Your answer should be an exact copy of the lines from the one holding "orange ball: 4 -> 1" to the end of the material below, pictures left out.

◆ Exercise material ◆
++++++++++++++++++++

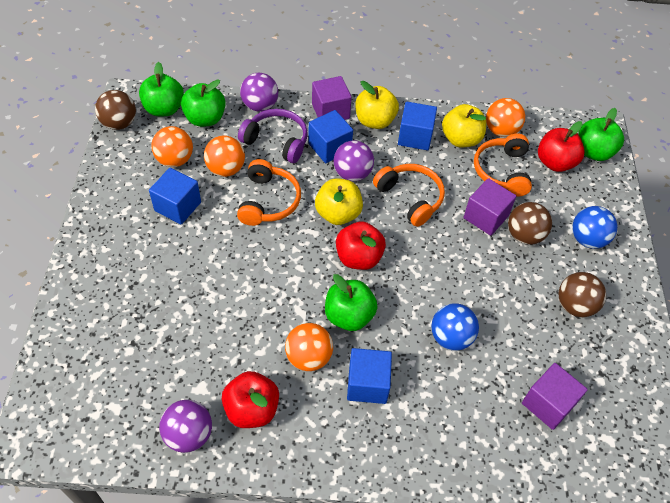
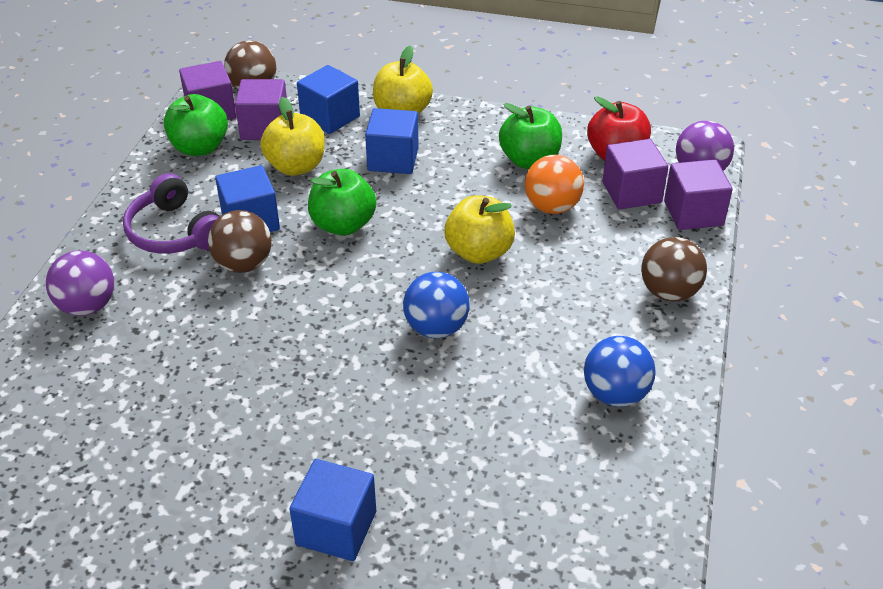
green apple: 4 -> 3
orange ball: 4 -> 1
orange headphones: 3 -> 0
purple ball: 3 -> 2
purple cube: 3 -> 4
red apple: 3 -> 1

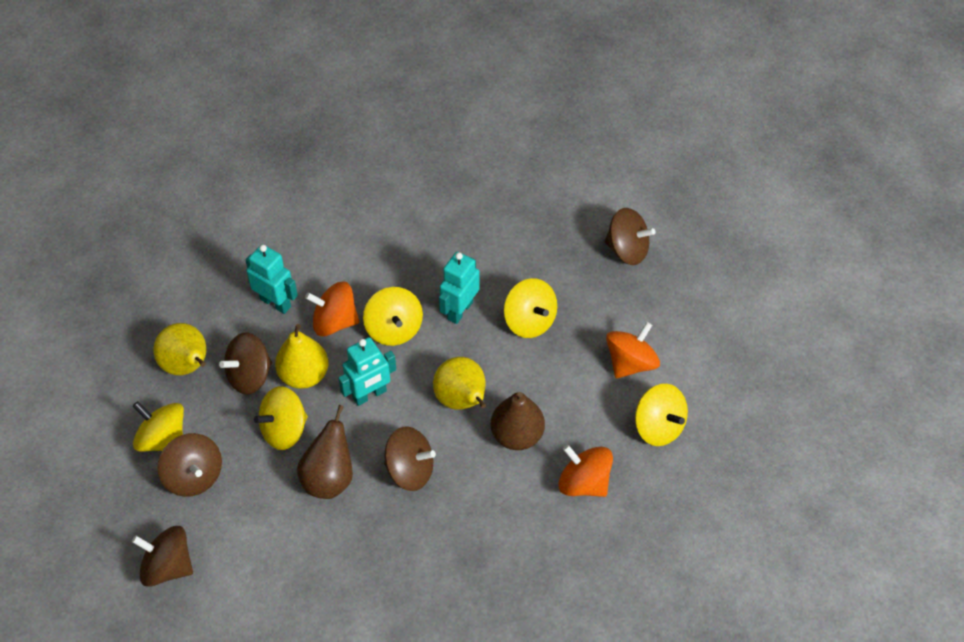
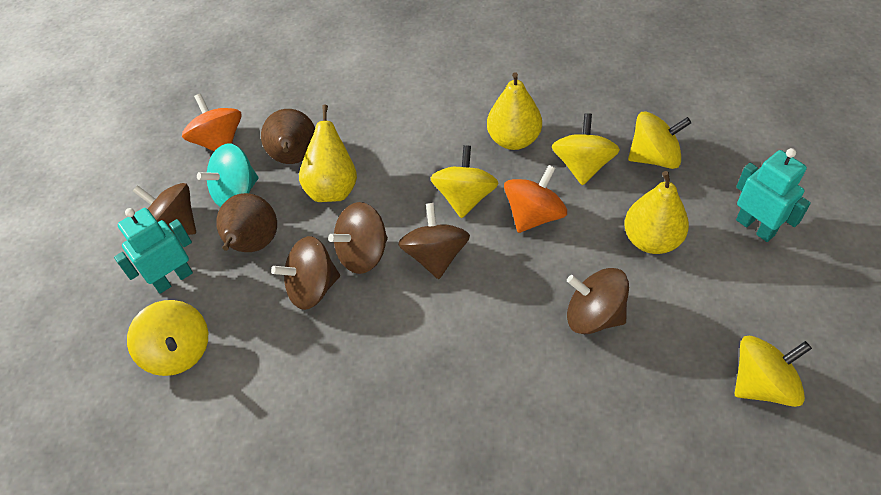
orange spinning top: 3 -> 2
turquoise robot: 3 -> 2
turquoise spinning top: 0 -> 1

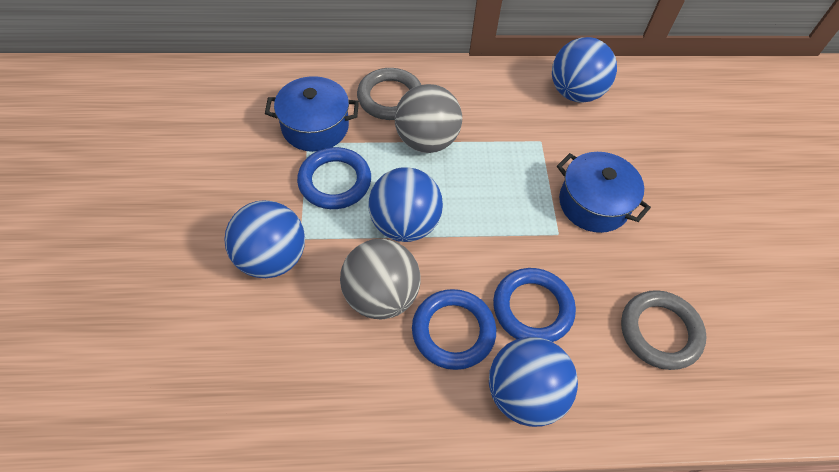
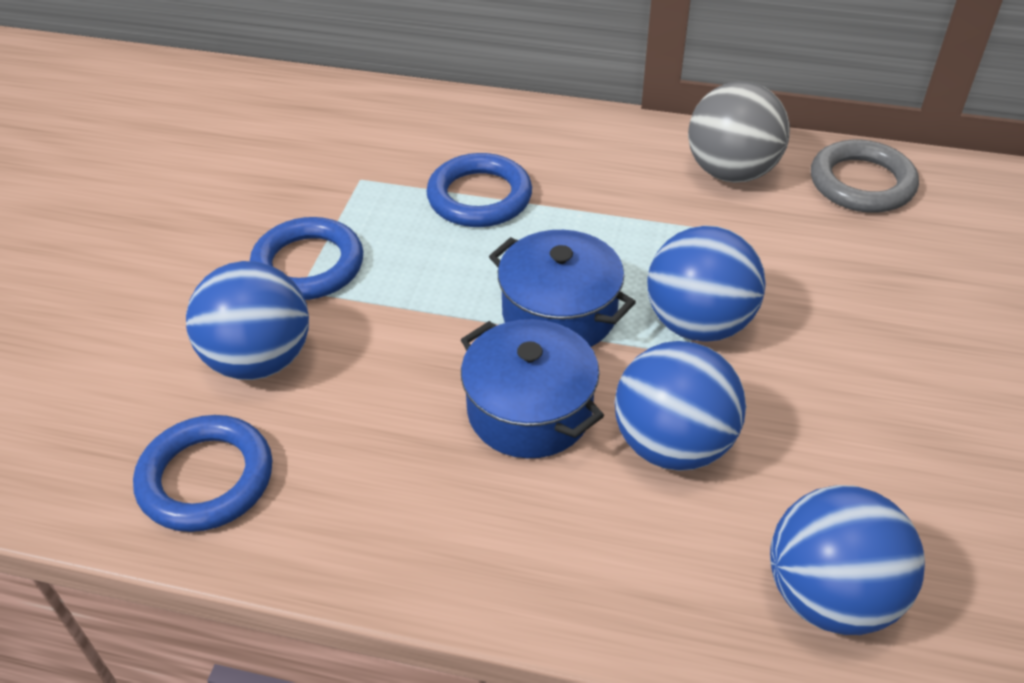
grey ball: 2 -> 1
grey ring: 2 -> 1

++++++++++++++++++++

◆ Result ◆
orange ball: 4 -> 1
orange headphones: 3 -> 0
purple ball: 3 -> 2
purple cube: 3 -> 4
red apple: 3 -> 1

orange spinning top: 3 -> 2
turquoise robot: 3 -> 2
turquoise spinning top: 0 -> 1

grey ball: 2 -> 1
grey ring: 2 -> 1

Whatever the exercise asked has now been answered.